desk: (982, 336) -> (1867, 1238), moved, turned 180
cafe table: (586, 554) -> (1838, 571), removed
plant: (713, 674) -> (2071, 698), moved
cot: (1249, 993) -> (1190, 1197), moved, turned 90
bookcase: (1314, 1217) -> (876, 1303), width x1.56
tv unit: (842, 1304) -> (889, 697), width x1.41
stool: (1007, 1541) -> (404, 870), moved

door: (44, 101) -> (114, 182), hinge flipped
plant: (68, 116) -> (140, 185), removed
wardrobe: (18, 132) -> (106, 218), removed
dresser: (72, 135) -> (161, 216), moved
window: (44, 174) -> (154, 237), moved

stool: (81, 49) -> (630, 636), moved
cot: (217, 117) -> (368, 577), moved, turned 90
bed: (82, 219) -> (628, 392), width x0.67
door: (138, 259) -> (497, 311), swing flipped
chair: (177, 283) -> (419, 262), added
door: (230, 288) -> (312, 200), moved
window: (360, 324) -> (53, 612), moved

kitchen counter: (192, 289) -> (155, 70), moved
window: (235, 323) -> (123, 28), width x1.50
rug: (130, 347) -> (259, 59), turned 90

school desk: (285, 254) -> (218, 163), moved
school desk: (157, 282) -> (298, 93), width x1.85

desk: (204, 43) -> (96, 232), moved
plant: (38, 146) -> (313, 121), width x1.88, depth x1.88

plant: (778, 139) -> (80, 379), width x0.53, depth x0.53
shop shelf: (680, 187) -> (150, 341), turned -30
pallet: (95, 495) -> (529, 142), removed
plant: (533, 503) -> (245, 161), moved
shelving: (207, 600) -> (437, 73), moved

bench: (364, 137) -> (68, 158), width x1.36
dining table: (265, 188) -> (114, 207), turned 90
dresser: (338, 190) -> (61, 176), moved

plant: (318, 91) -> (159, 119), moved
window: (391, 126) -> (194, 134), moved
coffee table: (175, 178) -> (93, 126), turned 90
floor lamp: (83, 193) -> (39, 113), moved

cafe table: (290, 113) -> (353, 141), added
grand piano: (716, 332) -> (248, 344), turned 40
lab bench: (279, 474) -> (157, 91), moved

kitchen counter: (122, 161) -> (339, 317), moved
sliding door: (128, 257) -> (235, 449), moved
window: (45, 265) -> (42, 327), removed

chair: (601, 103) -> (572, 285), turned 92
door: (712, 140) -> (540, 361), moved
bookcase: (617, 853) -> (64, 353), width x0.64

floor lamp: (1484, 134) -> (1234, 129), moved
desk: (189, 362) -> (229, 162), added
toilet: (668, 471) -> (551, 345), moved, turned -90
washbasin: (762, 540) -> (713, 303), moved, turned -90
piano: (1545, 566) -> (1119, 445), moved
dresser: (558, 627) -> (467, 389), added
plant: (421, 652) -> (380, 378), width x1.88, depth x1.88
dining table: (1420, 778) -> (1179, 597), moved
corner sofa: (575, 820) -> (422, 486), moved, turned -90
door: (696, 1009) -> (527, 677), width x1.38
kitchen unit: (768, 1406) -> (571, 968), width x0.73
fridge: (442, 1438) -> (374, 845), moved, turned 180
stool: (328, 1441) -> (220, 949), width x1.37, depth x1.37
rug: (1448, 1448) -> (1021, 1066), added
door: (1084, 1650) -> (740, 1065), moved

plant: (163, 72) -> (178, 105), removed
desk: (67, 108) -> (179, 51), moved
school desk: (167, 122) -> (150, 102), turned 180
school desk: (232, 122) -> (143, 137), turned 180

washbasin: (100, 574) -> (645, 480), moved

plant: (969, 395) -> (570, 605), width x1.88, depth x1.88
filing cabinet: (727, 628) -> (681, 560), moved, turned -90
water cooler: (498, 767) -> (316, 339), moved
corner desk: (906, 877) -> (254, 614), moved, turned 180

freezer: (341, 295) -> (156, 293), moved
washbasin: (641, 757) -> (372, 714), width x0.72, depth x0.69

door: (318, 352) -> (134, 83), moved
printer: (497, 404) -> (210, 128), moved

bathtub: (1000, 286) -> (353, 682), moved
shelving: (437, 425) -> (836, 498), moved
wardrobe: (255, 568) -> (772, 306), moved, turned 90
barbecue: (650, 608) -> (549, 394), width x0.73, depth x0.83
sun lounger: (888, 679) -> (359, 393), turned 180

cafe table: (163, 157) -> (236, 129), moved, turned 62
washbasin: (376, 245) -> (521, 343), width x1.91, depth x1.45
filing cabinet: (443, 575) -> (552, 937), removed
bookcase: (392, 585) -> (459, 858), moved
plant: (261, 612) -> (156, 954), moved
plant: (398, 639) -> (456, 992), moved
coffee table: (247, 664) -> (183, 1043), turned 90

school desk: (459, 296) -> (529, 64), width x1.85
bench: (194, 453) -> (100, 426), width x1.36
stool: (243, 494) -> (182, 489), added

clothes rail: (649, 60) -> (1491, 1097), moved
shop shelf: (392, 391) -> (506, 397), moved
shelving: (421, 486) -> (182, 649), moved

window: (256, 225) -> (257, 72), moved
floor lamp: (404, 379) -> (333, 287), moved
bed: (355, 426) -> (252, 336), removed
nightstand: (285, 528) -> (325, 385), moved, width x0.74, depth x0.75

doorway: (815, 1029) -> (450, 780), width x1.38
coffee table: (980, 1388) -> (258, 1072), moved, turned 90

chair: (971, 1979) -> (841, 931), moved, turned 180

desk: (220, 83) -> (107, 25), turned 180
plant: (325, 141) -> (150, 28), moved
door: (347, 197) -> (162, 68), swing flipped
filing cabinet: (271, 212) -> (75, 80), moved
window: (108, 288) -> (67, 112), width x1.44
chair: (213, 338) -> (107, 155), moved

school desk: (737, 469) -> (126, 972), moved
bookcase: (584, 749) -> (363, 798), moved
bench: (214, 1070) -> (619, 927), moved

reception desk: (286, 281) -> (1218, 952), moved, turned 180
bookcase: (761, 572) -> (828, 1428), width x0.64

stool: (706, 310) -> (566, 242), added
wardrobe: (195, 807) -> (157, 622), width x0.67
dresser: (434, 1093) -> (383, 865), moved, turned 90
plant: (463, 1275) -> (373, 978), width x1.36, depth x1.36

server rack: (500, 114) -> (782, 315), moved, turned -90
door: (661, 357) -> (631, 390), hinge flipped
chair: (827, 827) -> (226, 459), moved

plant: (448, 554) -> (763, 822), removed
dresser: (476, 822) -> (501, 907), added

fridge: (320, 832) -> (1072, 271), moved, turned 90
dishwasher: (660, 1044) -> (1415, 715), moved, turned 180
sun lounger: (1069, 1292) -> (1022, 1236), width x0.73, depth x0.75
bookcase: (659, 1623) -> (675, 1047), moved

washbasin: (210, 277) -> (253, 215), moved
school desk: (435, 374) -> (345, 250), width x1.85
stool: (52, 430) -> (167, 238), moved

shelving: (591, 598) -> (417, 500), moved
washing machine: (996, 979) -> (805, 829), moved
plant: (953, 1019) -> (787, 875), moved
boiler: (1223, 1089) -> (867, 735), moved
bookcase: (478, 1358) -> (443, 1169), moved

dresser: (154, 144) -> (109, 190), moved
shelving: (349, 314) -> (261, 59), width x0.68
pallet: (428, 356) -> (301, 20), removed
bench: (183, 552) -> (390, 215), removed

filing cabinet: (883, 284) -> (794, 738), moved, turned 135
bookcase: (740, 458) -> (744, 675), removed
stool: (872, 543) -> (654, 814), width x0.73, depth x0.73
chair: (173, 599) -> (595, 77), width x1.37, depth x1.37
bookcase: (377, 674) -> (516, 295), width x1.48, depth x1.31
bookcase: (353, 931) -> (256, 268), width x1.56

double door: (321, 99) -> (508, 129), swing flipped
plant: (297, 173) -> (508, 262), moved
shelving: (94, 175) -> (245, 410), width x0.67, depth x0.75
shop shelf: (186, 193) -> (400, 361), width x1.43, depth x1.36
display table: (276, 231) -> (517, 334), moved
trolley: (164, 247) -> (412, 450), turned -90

* [What to work on]: In the entries above, find lines with "school" and copy each.

* [Answer]:
school desk: (285, 254) -> (218, 163), moved
school desk: (157, 282) -> (298, 93), width x1.85
school desk: (167, 122) -> (150, 102), turned 180
school desk: (232, 122) -> (143, 137), turned 180
school desk: (459, 296) -> (529, 64), width x1.85
school desk: (737, 469) -> (126, 972), moved
school desk: (435, 374) -> (345, 250), width x1.85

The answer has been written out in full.